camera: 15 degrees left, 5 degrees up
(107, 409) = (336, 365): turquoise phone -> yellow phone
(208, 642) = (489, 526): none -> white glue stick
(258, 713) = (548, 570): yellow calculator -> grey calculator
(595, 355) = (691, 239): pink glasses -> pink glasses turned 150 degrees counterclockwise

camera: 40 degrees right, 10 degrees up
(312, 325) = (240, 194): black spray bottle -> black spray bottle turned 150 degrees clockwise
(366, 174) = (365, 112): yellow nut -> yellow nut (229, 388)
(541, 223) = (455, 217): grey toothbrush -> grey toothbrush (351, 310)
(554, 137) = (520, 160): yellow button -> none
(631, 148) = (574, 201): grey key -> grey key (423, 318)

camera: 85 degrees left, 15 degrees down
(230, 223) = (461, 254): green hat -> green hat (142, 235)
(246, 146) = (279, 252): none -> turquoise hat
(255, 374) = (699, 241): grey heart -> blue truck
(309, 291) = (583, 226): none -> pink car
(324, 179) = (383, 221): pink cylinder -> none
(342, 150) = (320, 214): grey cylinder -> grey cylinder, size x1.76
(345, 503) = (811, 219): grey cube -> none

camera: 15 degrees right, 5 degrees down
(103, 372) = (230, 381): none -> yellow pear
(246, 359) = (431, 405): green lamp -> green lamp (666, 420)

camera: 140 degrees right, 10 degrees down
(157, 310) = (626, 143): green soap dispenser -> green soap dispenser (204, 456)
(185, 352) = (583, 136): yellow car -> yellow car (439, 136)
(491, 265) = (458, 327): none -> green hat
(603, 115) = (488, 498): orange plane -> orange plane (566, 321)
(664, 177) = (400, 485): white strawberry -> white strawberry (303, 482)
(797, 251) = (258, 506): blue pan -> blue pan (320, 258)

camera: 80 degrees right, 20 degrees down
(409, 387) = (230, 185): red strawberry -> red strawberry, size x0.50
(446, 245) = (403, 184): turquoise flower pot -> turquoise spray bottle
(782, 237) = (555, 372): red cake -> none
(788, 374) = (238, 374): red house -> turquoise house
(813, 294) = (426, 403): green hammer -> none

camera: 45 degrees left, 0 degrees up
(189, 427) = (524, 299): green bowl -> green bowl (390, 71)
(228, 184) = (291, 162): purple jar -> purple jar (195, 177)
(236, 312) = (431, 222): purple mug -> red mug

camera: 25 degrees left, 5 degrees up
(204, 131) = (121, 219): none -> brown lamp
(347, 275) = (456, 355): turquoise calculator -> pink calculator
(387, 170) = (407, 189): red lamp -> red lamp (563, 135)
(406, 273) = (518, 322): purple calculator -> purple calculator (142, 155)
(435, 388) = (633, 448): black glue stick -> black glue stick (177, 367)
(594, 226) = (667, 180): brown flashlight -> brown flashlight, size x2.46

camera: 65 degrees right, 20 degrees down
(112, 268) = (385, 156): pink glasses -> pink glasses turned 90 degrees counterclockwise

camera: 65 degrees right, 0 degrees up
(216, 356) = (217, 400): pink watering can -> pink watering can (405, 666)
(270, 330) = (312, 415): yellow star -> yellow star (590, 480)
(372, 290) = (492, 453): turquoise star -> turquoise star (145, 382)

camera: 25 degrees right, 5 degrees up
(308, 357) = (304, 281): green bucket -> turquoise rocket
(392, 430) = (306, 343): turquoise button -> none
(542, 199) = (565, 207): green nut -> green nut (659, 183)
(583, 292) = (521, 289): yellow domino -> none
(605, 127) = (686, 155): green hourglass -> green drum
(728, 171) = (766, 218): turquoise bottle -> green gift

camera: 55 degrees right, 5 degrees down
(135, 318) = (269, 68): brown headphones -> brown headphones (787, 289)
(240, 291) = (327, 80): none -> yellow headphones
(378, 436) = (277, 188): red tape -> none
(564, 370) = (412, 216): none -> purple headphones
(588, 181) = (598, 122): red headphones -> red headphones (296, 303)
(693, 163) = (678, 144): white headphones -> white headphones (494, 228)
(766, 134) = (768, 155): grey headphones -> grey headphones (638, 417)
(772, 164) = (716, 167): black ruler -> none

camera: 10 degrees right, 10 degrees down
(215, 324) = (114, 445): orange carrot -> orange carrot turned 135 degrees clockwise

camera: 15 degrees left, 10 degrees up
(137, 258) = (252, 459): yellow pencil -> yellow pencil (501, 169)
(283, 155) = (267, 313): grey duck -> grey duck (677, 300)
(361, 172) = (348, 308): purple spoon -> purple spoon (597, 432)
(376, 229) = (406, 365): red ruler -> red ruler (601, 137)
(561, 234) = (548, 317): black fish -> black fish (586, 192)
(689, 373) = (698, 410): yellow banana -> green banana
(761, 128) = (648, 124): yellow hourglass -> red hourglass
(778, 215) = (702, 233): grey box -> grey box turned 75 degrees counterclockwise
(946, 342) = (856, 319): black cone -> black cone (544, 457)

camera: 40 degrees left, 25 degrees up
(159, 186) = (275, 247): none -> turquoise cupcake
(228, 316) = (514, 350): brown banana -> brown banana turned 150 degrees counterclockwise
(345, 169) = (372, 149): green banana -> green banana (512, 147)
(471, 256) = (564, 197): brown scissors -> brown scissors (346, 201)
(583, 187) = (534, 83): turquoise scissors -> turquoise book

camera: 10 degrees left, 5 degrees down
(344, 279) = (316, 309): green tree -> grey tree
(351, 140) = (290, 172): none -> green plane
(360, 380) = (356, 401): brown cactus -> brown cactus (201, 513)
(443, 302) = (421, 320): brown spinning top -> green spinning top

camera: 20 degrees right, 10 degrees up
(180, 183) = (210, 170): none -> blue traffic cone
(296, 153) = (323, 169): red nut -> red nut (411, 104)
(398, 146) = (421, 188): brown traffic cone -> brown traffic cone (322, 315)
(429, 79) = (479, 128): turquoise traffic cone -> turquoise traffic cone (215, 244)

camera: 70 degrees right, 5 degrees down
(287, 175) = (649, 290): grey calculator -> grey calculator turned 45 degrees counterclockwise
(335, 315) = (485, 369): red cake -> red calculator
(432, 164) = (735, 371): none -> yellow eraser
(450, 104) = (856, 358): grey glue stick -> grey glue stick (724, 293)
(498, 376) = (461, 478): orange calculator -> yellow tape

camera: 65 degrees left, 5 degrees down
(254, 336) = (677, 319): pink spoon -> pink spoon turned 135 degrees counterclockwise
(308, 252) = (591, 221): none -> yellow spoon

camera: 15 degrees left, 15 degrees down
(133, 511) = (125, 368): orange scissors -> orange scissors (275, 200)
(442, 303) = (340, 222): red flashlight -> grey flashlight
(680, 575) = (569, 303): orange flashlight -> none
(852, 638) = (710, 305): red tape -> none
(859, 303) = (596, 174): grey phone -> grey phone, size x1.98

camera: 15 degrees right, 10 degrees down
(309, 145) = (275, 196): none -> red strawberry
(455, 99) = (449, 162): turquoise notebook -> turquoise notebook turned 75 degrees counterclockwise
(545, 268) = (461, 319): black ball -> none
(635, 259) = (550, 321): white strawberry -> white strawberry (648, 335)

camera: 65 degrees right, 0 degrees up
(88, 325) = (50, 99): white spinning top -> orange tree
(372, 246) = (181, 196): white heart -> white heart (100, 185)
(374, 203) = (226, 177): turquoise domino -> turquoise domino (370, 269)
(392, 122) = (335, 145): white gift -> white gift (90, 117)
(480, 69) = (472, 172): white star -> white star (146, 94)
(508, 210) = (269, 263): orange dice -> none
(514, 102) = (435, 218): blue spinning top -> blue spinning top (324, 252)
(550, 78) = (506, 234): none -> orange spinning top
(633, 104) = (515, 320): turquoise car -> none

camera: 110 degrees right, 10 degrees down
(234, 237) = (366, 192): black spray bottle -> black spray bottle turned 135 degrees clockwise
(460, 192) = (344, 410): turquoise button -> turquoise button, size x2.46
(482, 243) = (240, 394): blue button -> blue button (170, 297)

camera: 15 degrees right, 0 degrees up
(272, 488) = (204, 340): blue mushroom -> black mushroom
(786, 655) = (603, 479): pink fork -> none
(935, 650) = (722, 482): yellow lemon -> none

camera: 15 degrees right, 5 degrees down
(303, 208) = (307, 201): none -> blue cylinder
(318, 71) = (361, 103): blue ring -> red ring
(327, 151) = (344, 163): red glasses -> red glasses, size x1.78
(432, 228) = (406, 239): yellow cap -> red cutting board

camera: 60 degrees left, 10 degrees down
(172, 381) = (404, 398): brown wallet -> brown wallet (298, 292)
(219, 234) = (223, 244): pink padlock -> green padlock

## Requirement
In the listing above, locate the line containing "(778, 215) = (702, 233): grey" and the line containing "(159, 186) = (275, 247): none". Extract those two lines and every line between them, exactly as written, and only those.

## Written solution
(778, 215) = (702, 233): grey box -> grey box turned 75 degrees counterclockwise
(946, 342) = (856, 319): black cone -> black cone (544, 457)

camera: 40 degrees left, 25 degrees up
(159, 186) = (275, 247): none -> turquoise cupcake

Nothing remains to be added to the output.